# Aim of the task
Set every record down again exactly. Do not carry over the pictures.

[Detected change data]

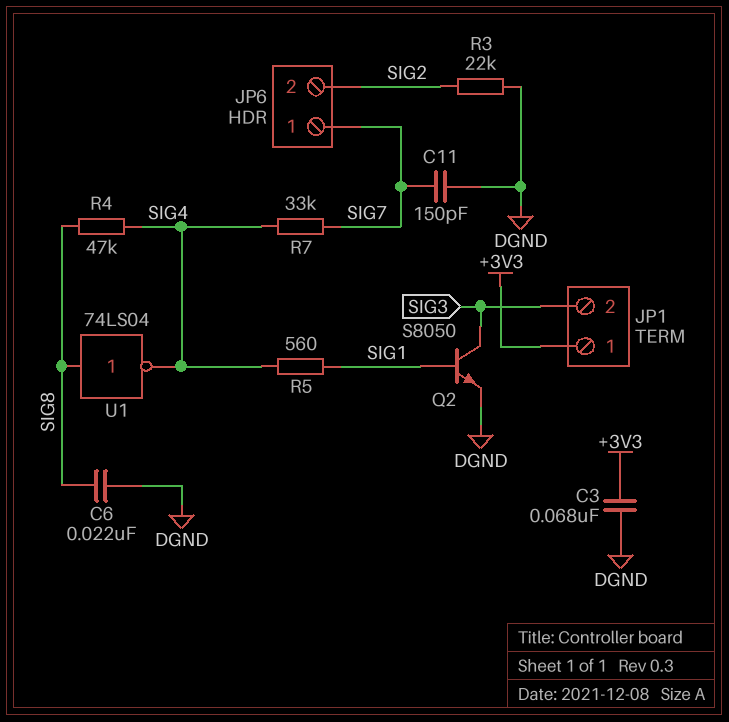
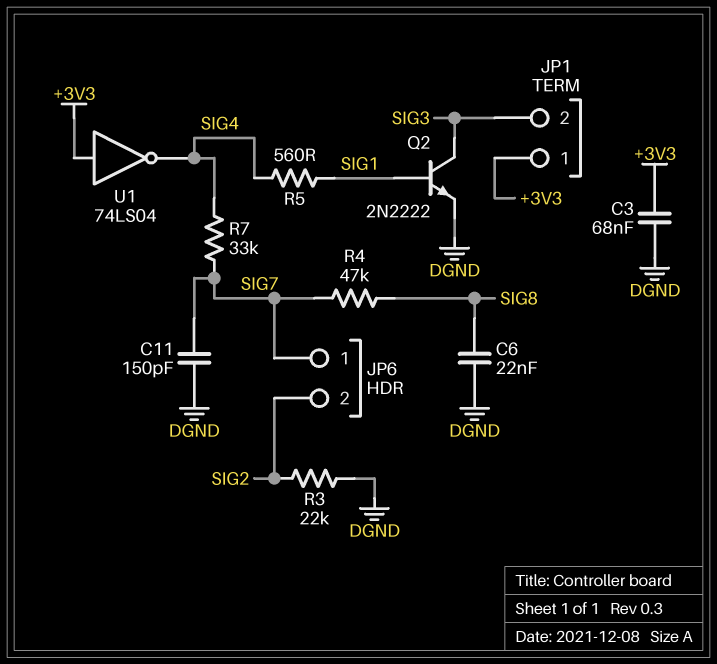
Q2: NPN S8050 (B SIG1, C SIG3, E DGND) -> NPN 2N2222 (B SIG1, C SIG3, E DGND)
R4: 47k (SIG4, SIG8) -> 47k (SIG7, SIG8)
U1: NOT 74LS04 (in SIG8, out SIG4) -> NOT 74LS04 (in +3V3, out SIG4)

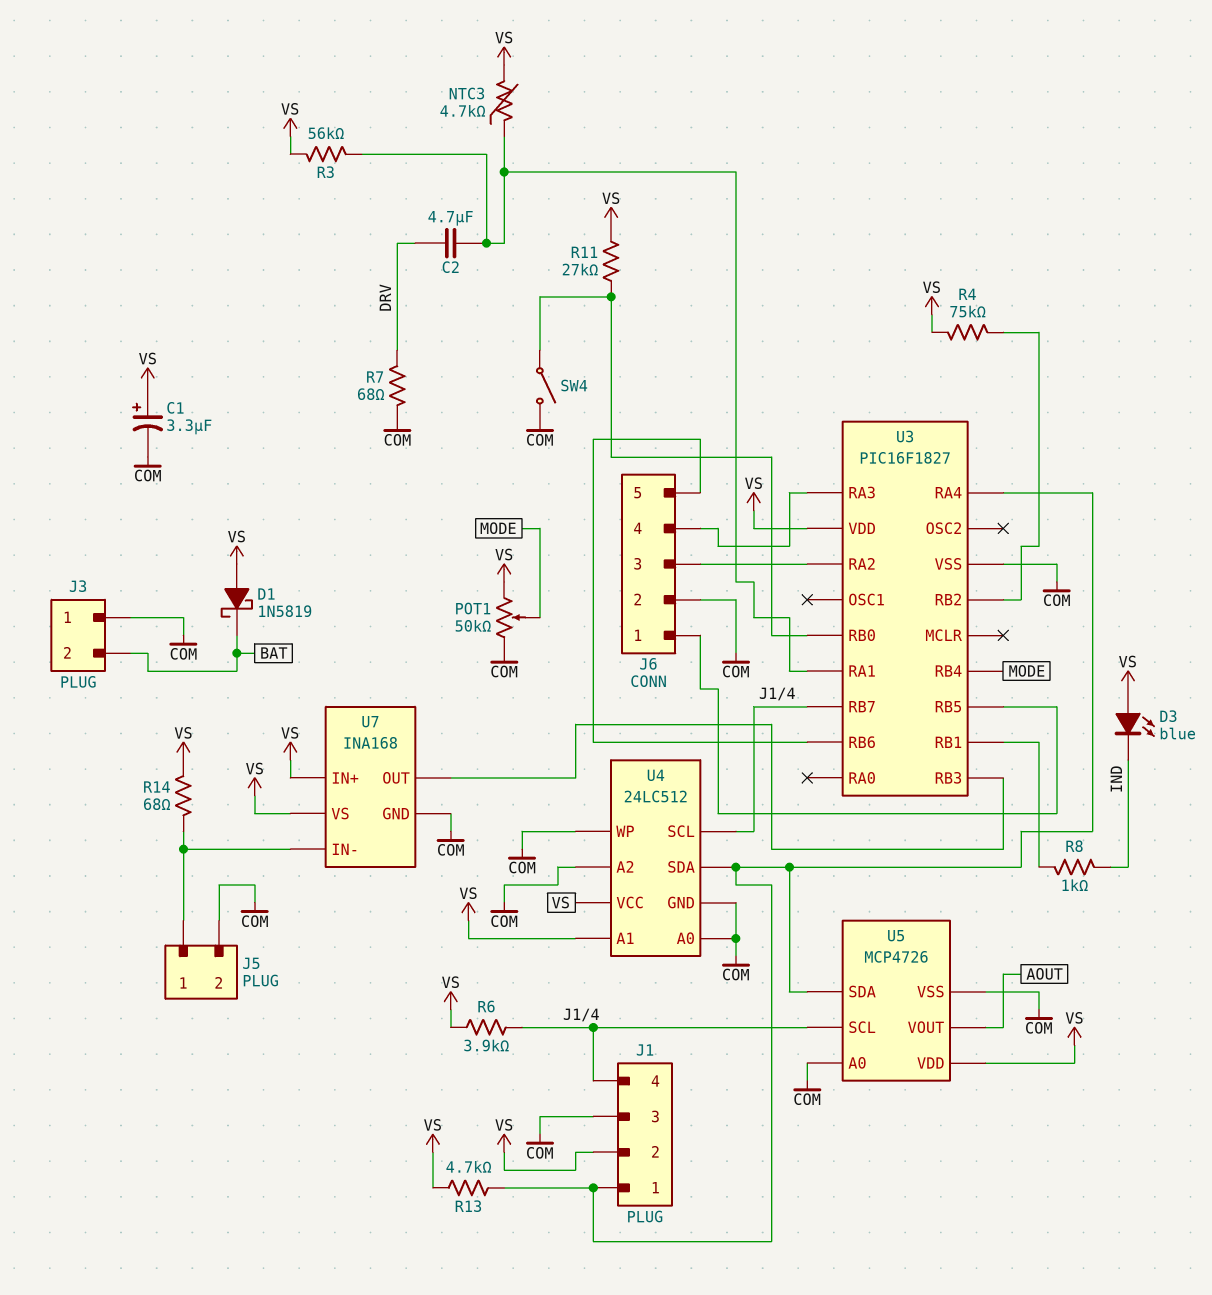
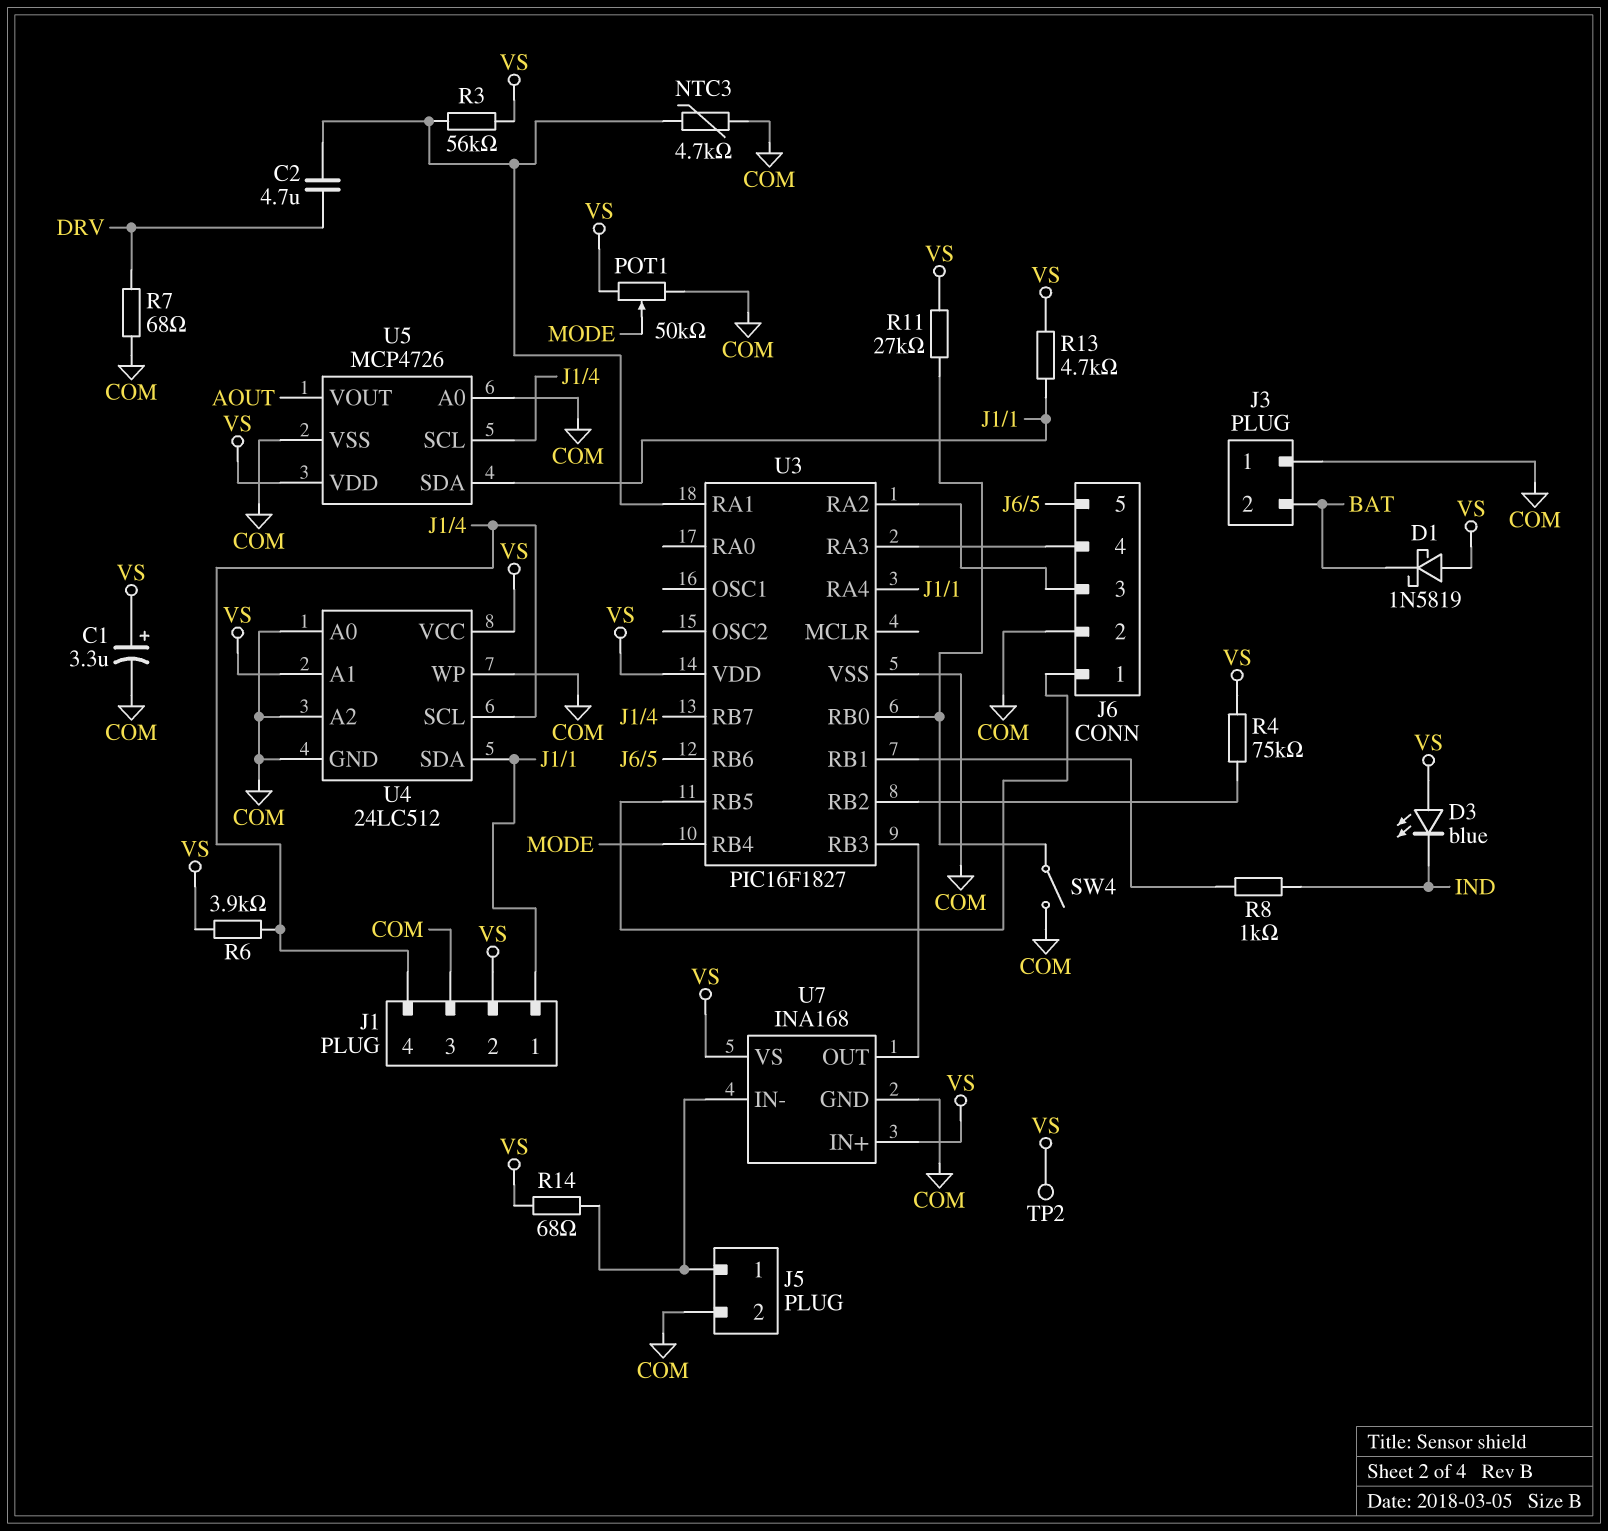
NTC3: 4.7k (U3/RA1, VS) -> 4.7k (COM, U3/RA1)
TP2: none -> test point (VS)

# Result
Q2: NPN S8050 (B SIG1, C SIG3, E DGND) -> NPN 2N2222 (B SIG1, C SIG3, E DGND)
R4: 47k (SIG4, SIG8) -> 47k (SIG7, SIG8)
U1: NOT 74LS04 (in SIG8, out SIG4) -> NOT 74LS04 (in +3V3, out SIG4)

NTC3: 4.7k (U3/RA1, VS) -> 4.7k (COM, U3/RA1)
TP2: none -> test point (VS)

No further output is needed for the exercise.